Aim of the exercise: Produce as output only the lines below starting at the line with "cyan line: (98, 34) -> (88, 19), moved" and continuing through the line with "cyan diamond: (101, 185) -> (115, 161), moved", each one exactly as written.

Available records:
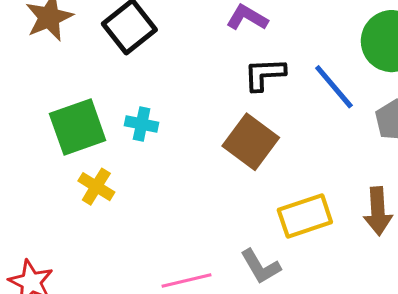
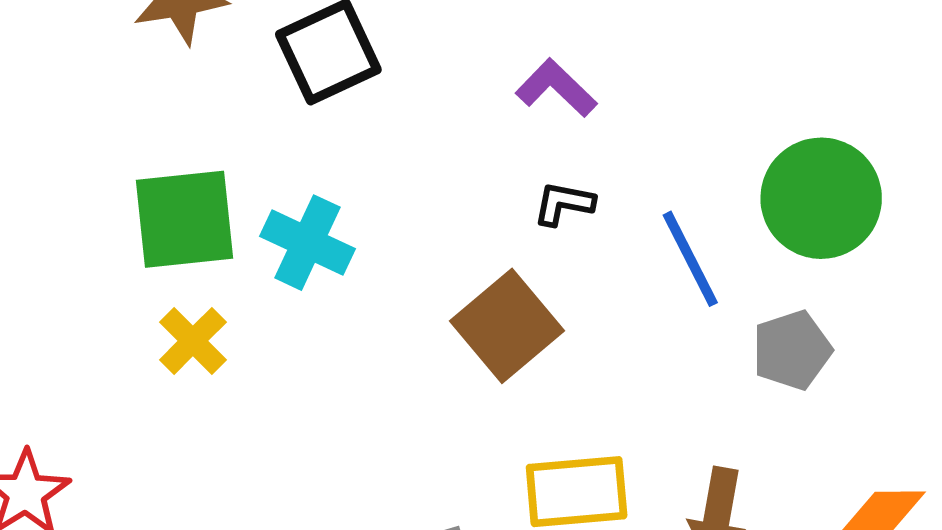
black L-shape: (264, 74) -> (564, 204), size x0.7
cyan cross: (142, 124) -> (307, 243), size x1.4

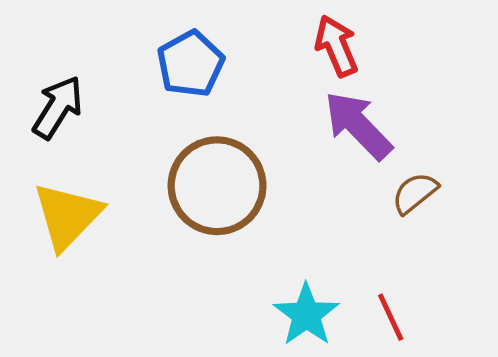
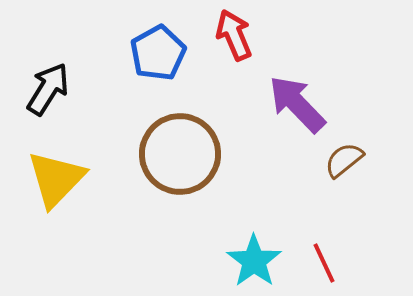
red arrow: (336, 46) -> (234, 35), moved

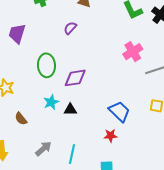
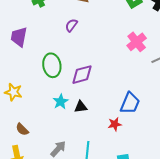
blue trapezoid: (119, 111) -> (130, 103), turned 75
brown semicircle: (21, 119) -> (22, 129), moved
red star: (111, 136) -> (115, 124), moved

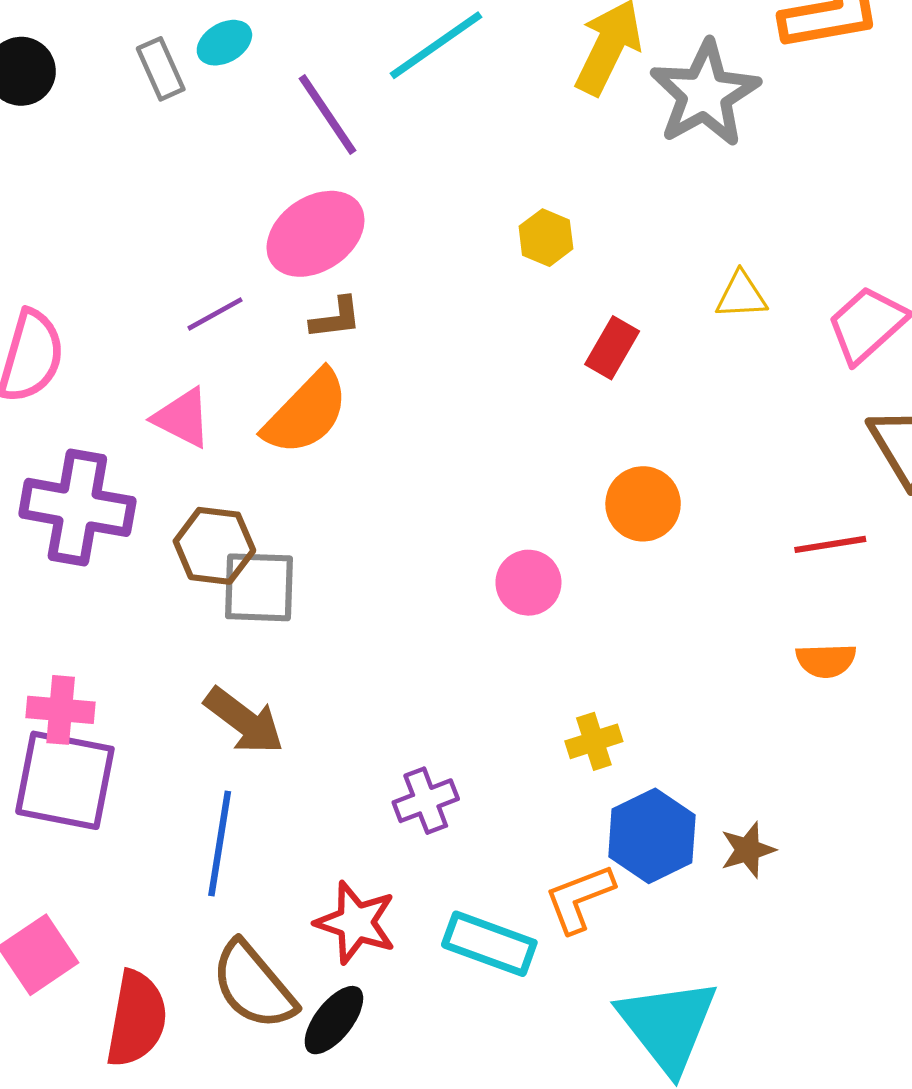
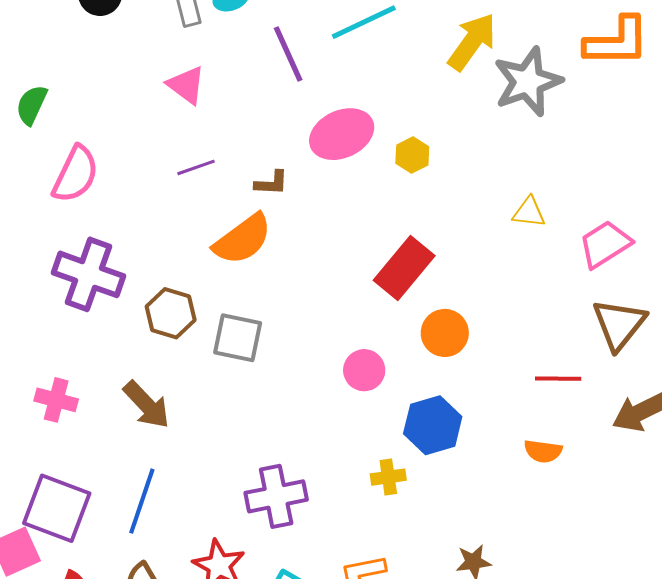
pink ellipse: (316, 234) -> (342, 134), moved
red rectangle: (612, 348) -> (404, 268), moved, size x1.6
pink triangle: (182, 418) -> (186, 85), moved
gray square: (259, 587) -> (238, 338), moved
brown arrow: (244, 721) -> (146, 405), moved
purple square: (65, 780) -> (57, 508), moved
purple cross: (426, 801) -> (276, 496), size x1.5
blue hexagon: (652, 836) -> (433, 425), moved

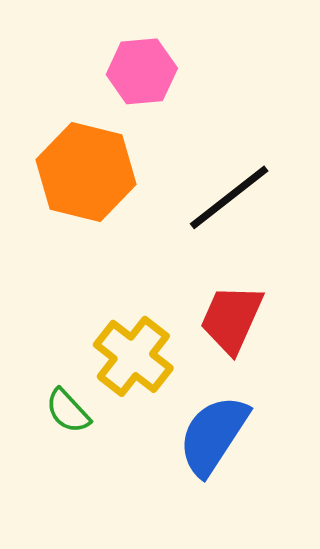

* * *

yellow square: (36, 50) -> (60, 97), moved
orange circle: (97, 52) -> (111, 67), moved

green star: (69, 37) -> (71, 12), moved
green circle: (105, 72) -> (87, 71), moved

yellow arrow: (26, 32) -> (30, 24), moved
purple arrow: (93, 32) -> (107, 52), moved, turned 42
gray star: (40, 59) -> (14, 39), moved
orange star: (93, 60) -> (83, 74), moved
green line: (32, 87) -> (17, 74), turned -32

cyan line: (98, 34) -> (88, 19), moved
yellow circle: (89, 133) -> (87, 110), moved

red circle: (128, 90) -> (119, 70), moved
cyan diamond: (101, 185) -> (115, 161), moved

Exercise answer:
cyan line: (98, 34) -> (88, 19), moved
yellow circle: (89, 133) -> (87, 110), moved

red circle: (128, 90) -> (119, 70), moved
cyan diamond: (101, 185) -> (115, 161), moved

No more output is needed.